Data to examine >>
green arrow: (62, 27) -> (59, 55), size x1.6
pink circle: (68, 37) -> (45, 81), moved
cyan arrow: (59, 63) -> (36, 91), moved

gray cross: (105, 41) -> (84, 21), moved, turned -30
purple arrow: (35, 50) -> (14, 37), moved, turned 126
==
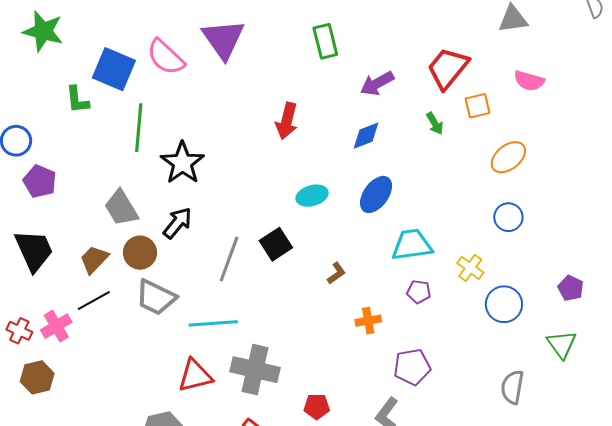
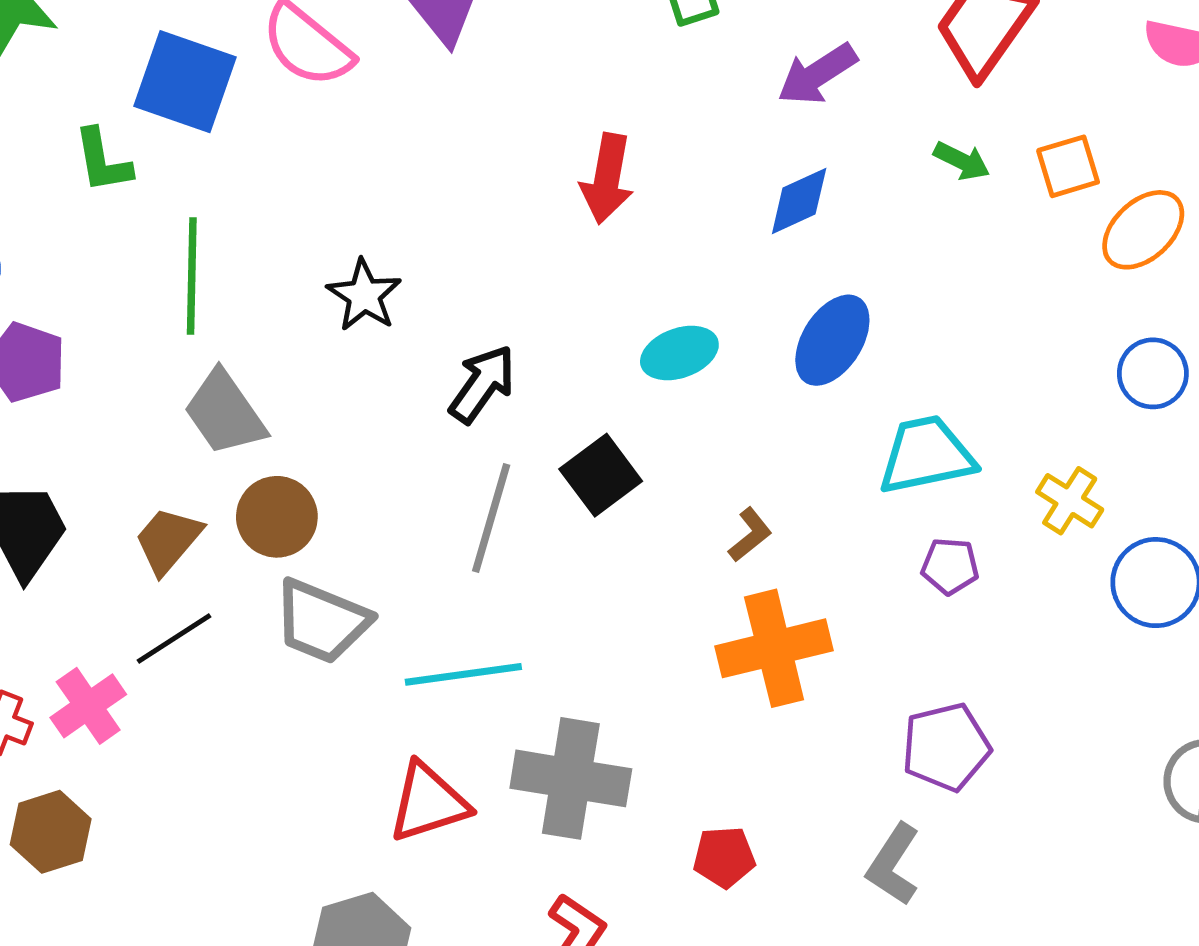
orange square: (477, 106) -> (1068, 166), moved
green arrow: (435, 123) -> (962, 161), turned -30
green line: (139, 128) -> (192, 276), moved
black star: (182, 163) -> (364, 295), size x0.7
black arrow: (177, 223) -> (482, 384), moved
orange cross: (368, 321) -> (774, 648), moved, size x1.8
* * *
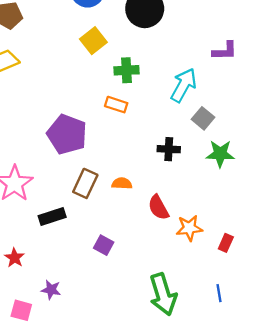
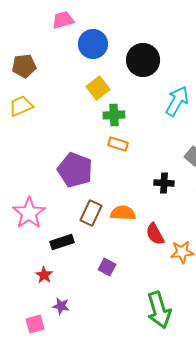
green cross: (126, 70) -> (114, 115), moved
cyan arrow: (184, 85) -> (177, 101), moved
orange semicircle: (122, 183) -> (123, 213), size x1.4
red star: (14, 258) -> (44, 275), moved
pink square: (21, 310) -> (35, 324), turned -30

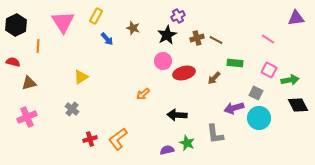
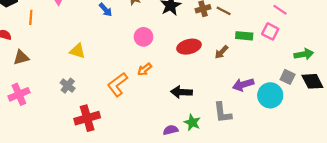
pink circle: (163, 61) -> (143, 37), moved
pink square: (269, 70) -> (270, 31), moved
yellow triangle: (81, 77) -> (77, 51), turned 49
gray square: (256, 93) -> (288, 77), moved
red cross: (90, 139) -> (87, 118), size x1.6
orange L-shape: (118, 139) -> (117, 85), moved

Work task >> Search the records for the string "pink" and, wherever a line contains it, please copy that line.

Result for this exercise >>
pink circle: (68, 37) -> (45, 81), moved
pink square: (21, 310) -> (35, 324), turned -30
pink circle: (163, 61) -> (143, 37), moved
pink square: (269, 70) -> (270, 31), moved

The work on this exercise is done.